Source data

▽

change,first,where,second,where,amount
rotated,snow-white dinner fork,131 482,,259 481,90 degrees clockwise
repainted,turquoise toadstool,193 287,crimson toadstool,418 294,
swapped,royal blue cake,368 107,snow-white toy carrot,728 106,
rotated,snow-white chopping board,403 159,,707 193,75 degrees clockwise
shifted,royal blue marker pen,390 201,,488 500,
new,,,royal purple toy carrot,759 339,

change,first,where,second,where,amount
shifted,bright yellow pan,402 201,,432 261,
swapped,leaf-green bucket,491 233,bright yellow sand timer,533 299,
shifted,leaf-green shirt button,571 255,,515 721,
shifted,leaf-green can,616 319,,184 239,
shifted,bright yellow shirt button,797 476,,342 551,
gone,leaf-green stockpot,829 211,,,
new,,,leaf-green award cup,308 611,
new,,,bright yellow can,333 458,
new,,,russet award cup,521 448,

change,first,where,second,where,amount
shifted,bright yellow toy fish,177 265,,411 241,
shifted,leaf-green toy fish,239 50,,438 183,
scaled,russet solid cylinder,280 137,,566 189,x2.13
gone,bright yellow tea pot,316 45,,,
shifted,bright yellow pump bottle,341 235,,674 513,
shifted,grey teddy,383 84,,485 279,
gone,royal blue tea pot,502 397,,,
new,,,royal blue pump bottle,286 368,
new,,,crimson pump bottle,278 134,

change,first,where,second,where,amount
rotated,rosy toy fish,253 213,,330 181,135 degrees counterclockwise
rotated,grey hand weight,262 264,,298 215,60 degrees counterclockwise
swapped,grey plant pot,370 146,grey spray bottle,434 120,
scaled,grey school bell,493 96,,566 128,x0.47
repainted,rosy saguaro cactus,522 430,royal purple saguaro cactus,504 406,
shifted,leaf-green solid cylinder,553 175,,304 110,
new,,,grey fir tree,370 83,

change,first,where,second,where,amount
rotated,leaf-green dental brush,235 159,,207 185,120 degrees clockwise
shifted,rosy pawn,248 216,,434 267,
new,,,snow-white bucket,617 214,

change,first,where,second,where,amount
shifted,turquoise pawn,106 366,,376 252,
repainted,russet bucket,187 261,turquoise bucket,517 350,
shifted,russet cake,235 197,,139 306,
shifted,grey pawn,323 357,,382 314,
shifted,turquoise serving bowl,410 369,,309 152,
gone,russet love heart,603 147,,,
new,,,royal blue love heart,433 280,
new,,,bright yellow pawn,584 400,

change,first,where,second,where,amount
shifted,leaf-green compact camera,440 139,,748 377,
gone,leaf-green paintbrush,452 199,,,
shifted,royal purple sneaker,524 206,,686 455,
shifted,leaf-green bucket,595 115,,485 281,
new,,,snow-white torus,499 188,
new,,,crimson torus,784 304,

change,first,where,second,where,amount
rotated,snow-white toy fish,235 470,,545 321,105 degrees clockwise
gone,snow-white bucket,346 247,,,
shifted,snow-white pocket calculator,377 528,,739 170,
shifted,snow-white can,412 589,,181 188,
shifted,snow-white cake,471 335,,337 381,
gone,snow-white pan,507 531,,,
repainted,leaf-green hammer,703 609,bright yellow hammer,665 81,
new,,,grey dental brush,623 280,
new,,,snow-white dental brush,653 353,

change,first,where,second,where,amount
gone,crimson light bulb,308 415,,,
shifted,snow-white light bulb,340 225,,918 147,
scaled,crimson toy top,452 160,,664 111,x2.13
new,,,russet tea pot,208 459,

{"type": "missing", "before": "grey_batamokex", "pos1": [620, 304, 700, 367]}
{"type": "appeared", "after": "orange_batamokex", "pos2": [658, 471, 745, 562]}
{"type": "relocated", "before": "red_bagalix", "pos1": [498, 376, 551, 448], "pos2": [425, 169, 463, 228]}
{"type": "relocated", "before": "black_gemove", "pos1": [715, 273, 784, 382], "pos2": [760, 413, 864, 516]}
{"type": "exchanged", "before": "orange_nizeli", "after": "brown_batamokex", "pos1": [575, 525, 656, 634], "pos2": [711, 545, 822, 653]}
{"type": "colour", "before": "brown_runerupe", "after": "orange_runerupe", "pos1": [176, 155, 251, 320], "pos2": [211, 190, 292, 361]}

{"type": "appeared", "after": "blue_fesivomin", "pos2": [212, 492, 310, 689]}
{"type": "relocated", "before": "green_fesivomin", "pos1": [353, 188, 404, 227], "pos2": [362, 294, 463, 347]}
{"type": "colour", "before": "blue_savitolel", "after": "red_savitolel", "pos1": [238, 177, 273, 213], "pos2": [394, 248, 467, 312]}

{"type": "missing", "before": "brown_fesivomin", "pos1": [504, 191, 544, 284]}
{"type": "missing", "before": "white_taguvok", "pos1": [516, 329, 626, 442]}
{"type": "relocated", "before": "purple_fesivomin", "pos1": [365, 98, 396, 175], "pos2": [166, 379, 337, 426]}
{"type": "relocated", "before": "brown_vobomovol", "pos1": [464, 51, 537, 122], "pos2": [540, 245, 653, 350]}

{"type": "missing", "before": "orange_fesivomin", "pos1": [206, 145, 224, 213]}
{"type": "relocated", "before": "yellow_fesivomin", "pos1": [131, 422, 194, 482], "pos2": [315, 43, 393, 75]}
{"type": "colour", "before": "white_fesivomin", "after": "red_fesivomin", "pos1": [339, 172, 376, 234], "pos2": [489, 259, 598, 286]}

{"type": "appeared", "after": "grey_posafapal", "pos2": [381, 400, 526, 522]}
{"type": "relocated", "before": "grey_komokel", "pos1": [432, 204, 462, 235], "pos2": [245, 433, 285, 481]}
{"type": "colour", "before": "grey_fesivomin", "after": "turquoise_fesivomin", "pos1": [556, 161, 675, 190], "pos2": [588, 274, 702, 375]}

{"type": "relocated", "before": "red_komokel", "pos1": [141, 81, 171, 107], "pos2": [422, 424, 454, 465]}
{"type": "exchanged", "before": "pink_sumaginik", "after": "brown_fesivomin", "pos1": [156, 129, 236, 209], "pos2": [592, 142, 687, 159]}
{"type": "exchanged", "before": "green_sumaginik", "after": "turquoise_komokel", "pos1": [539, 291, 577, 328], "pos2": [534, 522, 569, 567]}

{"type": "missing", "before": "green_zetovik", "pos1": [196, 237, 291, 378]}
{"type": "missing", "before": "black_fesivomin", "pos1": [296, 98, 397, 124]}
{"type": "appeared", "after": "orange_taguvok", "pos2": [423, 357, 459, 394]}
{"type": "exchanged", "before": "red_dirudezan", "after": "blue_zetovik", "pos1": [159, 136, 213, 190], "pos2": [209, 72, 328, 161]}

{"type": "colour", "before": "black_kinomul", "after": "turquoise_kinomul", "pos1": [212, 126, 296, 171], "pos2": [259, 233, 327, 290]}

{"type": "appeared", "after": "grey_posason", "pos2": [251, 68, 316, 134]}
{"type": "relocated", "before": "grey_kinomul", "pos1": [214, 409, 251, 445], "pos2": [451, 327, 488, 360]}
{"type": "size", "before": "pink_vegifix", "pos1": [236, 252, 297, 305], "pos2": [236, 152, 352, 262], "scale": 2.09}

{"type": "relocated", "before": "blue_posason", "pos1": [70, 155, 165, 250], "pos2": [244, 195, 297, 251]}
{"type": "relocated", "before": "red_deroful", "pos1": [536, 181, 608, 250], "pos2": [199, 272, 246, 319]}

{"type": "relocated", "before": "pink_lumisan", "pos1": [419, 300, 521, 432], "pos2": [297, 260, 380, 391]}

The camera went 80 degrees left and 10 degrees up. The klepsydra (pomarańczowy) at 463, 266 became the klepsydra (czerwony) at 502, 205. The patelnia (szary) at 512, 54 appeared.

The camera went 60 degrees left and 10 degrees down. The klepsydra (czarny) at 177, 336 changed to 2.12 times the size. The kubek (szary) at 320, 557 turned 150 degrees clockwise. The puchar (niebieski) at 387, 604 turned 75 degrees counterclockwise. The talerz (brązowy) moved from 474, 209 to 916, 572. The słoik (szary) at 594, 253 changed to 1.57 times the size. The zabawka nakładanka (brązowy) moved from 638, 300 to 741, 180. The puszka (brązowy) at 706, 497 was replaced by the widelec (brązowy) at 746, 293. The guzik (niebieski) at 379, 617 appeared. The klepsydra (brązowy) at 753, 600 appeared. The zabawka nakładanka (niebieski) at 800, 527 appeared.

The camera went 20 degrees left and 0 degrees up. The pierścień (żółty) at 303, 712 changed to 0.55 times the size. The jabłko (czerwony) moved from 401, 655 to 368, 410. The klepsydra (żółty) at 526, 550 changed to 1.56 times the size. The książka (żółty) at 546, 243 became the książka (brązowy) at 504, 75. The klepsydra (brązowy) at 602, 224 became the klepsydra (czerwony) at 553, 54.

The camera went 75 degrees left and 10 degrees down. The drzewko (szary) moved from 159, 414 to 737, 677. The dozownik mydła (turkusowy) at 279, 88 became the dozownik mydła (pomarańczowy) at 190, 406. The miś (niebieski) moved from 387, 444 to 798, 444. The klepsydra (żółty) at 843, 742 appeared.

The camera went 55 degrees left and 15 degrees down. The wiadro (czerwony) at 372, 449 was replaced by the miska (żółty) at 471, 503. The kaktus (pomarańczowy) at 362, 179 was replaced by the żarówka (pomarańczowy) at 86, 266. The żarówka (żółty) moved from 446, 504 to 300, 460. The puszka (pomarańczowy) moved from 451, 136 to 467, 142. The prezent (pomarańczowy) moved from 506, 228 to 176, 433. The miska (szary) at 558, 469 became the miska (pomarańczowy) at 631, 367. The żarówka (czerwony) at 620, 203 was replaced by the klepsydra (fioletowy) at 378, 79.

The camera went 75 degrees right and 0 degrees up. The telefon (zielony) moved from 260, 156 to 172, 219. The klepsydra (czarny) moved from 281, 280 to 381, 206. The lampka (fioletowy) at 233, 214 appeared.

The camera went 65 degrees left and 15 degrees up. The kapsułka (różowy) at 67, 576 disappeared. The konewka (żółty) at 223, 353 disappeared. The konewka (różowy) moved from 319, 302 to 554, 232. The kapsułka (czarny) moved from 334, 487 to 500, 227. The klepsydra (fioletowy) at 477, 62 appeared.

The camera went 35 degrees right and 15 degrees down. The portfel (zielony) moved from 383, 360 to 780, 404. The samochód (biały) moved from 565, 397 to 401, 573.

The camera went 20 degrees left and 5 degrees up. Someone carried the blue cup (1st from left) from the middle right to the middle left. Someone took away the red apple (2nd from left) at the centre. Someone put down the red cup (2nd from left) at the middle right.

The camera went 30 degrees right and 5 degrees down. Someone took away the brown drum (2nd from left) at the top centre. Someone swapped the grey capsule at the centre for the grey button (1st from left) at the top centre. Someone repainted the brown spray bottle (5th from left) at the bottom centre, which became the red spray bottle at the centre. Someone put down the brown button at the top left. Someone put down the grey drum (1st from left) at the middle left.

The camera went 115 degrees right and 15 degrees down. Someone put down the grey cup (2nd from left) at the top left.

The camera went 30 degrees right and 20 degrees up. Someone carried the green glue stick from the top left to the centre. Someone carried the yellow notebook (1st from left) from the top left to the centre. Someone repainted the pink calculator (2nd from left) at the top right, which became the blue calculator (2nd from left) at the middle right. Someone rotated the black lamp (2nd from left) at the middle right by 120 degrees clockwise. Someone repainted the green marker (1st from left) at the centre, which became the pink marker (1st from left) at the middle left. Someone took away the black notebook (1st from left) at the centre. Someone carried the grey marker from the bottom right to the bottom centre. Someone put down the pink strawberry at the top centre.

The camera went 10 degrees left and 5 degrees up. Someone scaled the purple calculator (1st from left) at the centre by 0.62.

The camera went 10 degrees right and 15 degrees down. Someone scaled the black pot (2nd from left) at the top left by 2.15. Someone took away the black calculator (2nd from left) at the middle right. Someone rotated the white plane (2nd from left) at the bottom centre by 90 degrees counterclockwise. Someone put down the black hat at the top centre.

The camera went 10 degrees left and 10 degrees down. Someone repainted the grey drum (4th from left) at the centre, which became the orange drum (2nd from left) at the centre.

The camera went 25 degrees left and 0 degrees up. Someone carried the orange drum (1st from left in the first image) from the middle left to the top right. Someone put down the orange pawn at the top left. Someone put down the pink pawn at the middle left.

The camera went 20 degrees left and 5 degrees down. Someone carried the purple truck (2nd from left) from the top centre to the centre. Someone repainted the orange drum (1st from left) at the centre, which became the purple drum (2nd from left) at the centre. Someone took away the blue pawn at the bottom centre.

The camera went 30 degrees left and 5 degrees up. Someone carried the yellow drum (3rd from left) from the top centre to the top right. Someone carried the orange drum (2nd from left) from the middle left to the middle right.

△

- [Work order]:
From the entries above, return exactly the line containing "rotated,snow-white dinner fork,131", the line containing "shifted,royal blue marker", and all lines between, and nothing else.

- [Solution below]:
rotated,snow-white dinner fork,131 482,,259 481,90 degrees clockwise
repainted,turquoise toadstool,193 287,crimson toadstool,418 294,
swapped,royal blue cake,368 107,snow-white toy carrot,728 106,
rotated,snow-white chopping board,403 159,,707 193,75 degrees clockwise
shifted,royal blue marker pen,390 201,,488 500,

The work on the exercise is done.